THE PROBLEM:
The records that follow are to be transcribed in full, leaving out each picture.

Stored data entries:
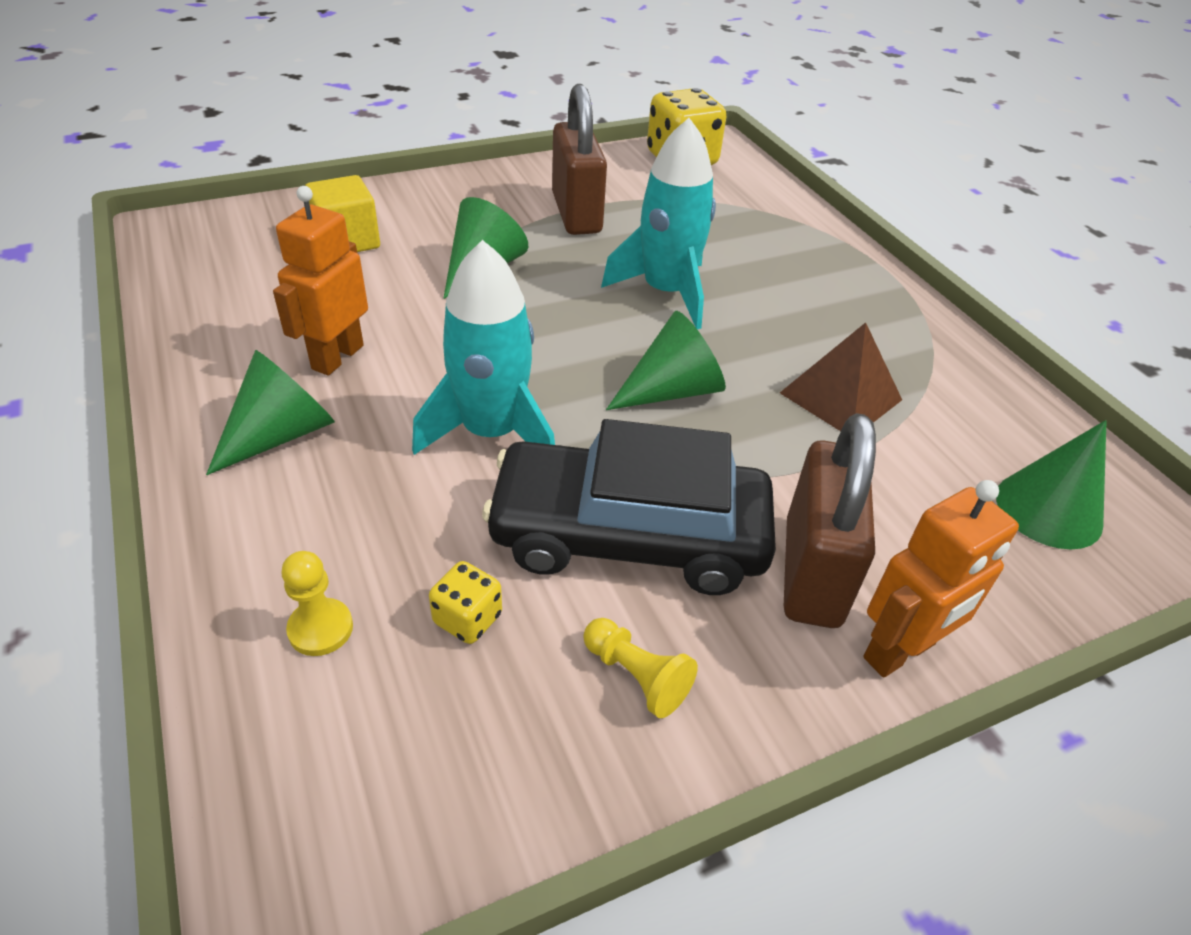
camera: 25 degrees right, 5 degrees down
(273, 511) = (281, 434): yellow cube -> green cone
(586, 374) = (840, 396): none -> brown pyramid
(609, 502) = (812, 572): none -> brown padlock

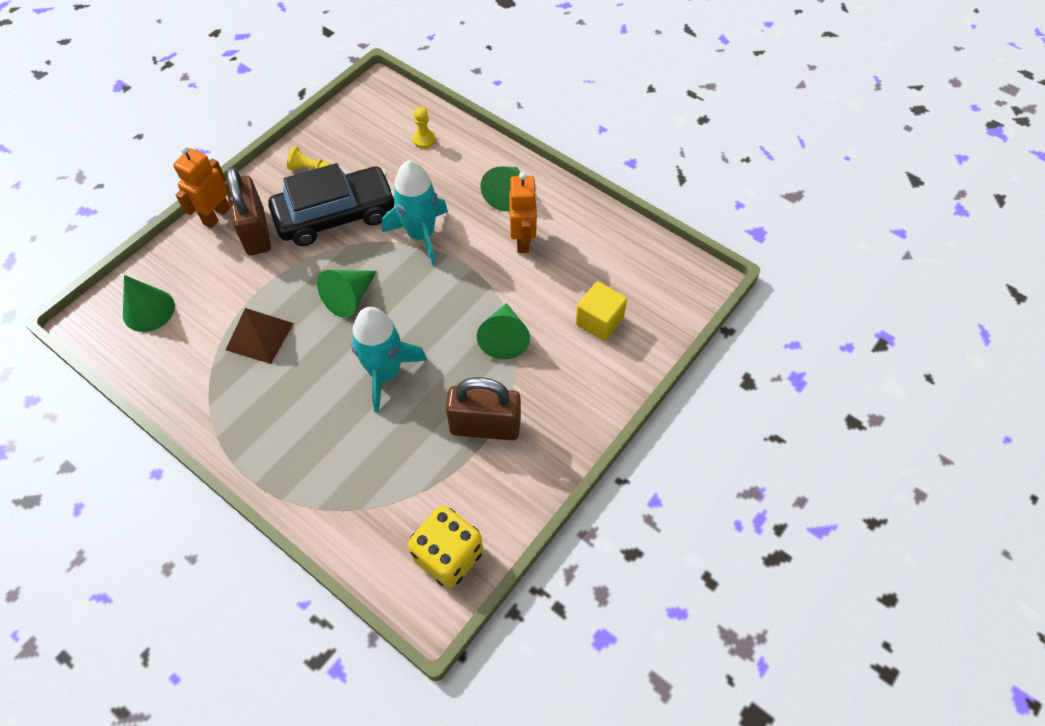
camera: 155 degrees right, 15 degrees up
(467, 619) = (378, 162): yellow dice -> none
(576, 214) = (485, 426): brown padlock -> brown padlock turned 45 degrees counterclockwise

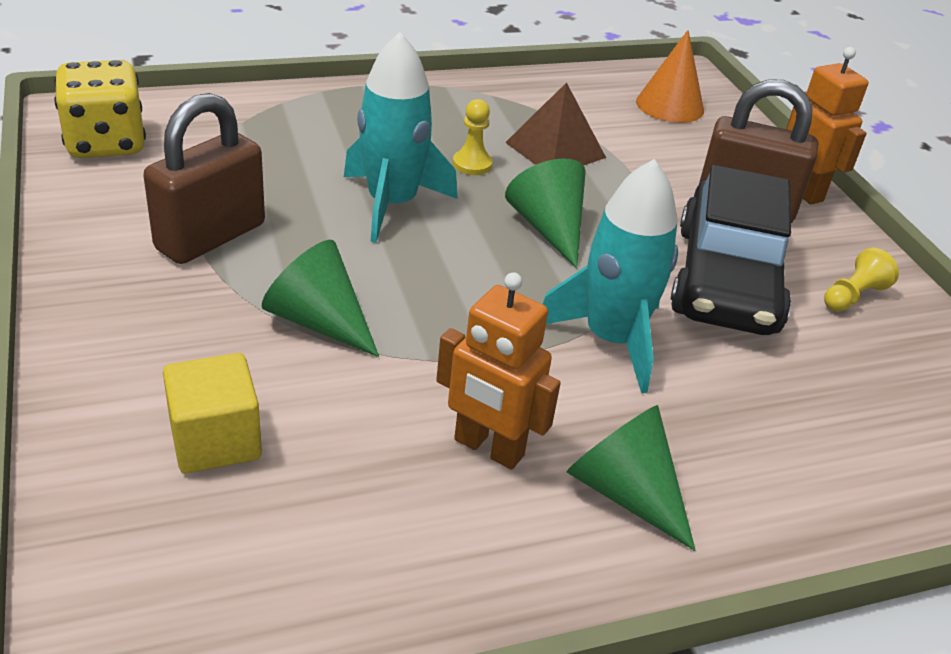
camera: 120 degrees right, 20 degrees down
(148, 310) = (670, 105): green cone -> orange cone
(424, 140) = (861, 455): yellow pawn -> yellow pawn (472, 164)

TASK RESULT:
camera: 25 degrees right, 5 degrees down
(273, 511) = (281, 434): yellow cube -> green cone
(586, 374) = (840, 396): none -> brown pyramid
(609, 502) = (812, 572): none -> brown padlock

camera: 155 degrees right, 15 degrees up
(467, 619) = (378, 162): yellow dice -> none
(576, 214) = (485, 426): brown padlock -> brown padlock turned 45 degrees counterclockwise

camera: 120 degrees right, 20 degrees down
(148, 310) = (670, 105): green cone -> orange cone
(424, 140) = (861, 455): yellow pawn -> yellow pawn (472, 164)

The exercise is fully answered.